> _Problem to work on_
Taking only the lines of the data below from the line with "(882, 525) = (413, 376): pink" to the line with "camera: 65 degrees left, 0 degrees up", ends included, write them out exactly and without pictures.

● ● ● ●

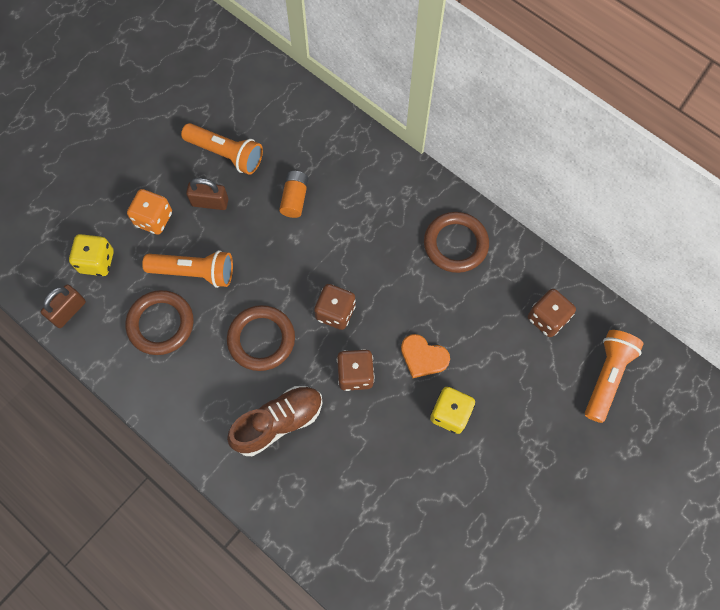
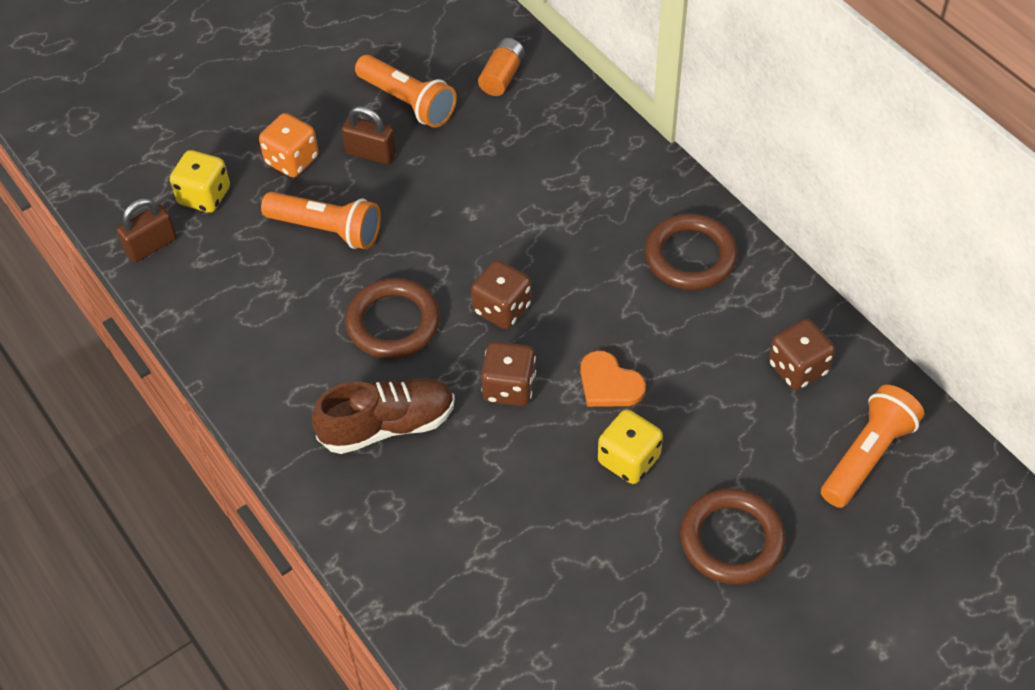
camera: 15 degrees right, 15 degrees down
(161, 324) = (265, 281): brown ring -> brown ring (731, 540)
(295, 198) = (484, 167): orange battery -> orange battery (502, 76)

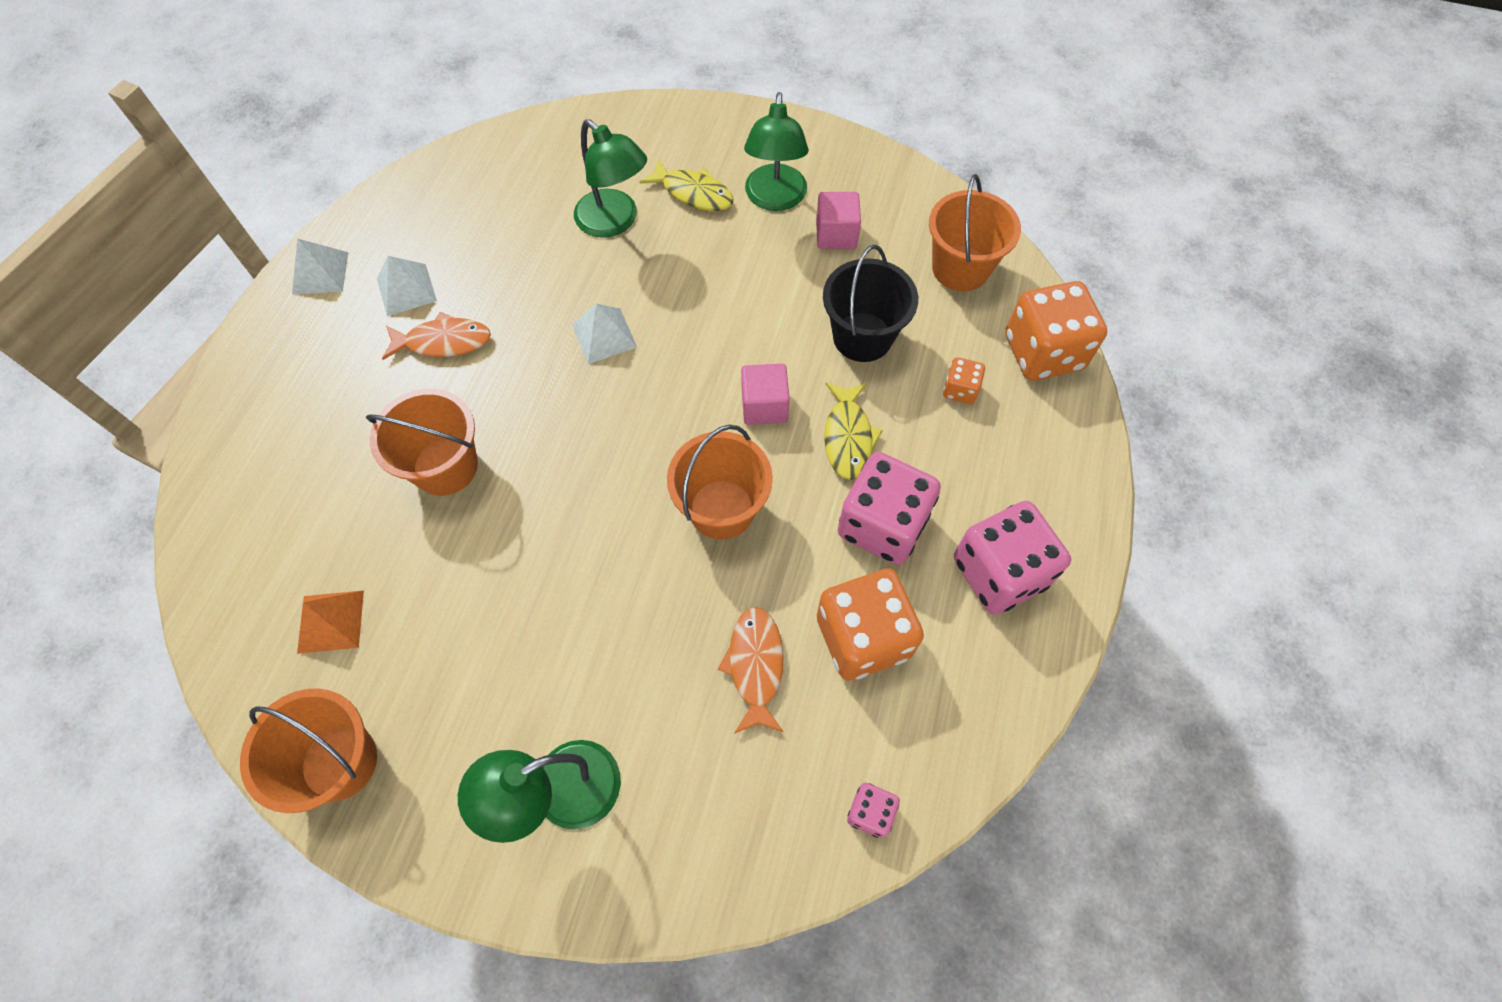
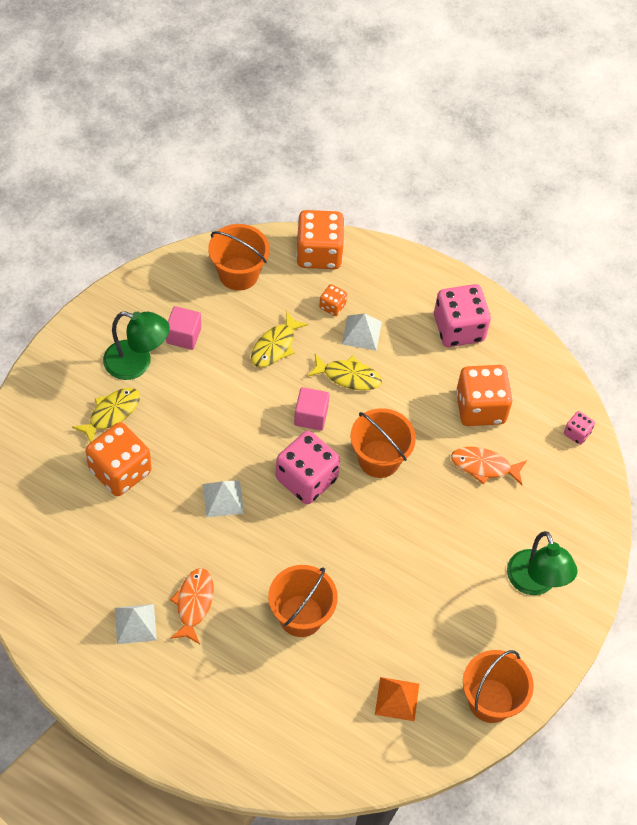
camera: 80 degrees left, 5 degrees down
(320, 273) = (96, 684): white pyramid -> white pyramid (361, 333)
(615, 222) = (120, 471): green lamp -> orange dice
(862, 337) = (275, 346): black bucket -> yellow fish
(882, 525) = (413, 376): pink dice -> pink dice (306, 479)

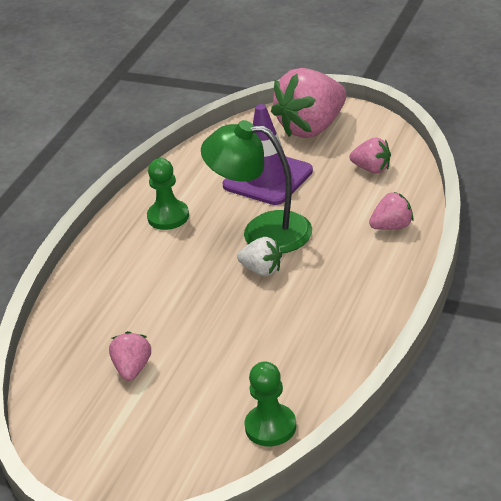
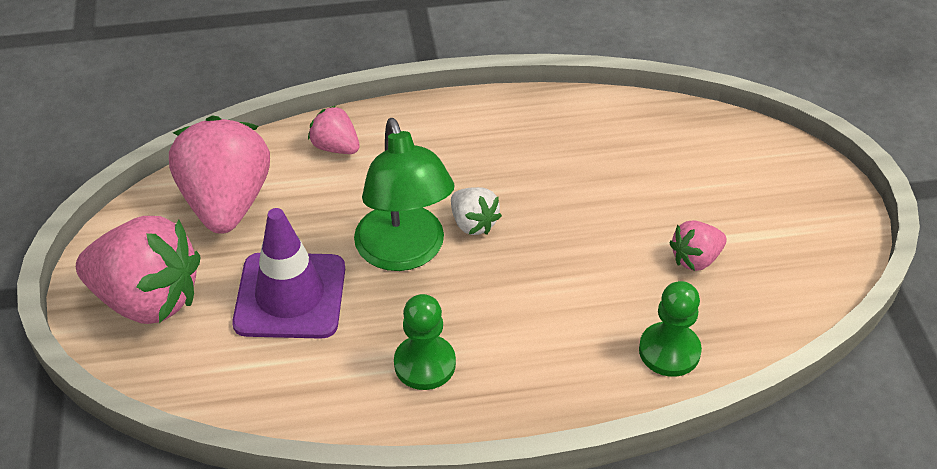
camera: 125 degrees left, 10 degrees up
(262, 270) = (473, 223): white strawberry -> white strawberry turned 150 degrees clockwise
(270, 427) = (681, 125): green pawn -> green pawn (669, 351)
(372, 169) = (227, 203): pink strawberry -> pink strawberry, size x2.04

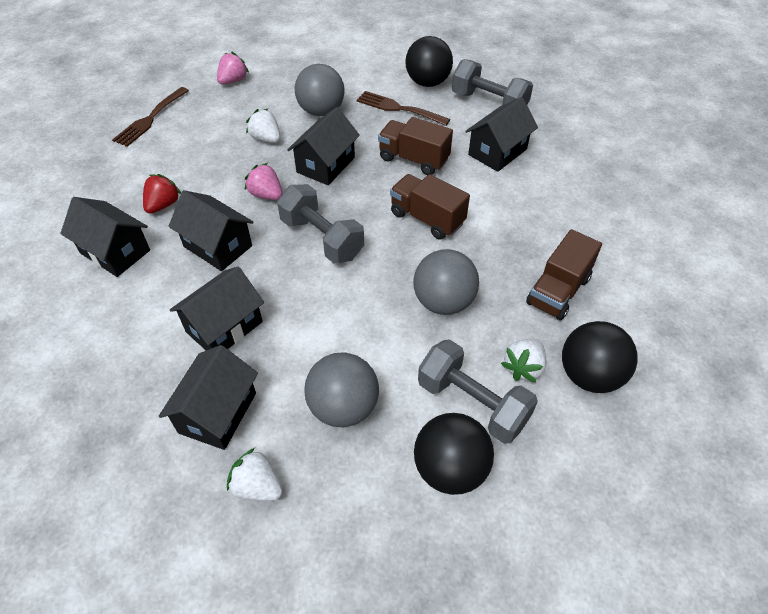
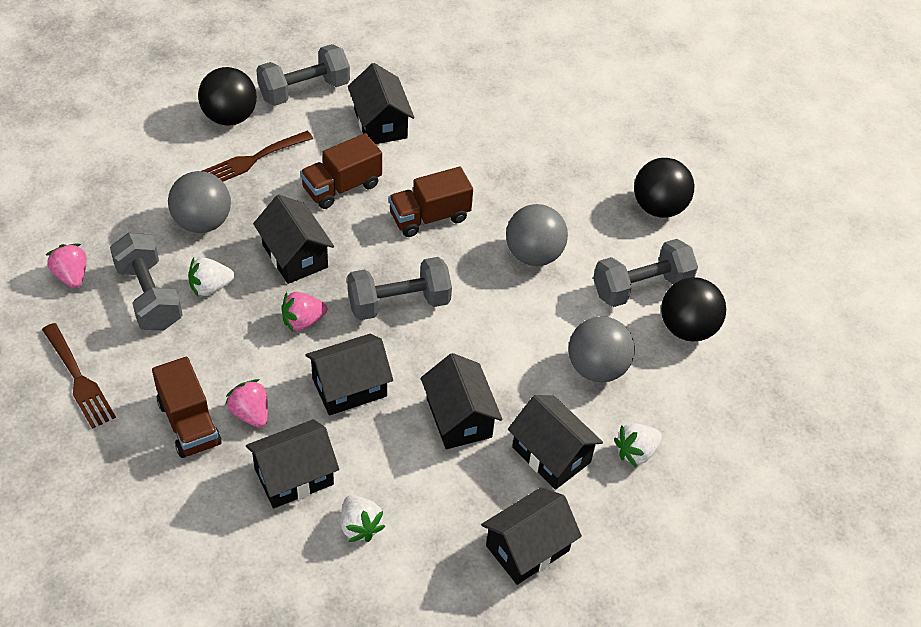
camera: 65 degrees left, 0 degrees up
(101, 438) = (527, 548): none -> black house
(163, 205) = (250, 413): red strawberry -> pink strawberry
(238, 117) = (149, 296): none -> grey dumbbell
(523, 367) = (628, 240): white strawberry -> white strawberry (360, 526)
(558, 291) = (571, 178): brown truck -> brown truck (189, 423)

● ● ● ●

> _Answer below_
(882, 525) = (413, 376): pink dice -> pink dice (306, 479)

camera: 125 degrees left, 10 degrees up
(262, 270) = (473, 223): white strawberry -> white strawberry turned 150 degrees clockwise
(270, 427) = (681, 125): green pawn -> green pawn (669, 351)
(372, 169) = (227, 203): pink strawberry -> pink strawberry, size x2.04

camera: 65 degrees left, 0 degrees up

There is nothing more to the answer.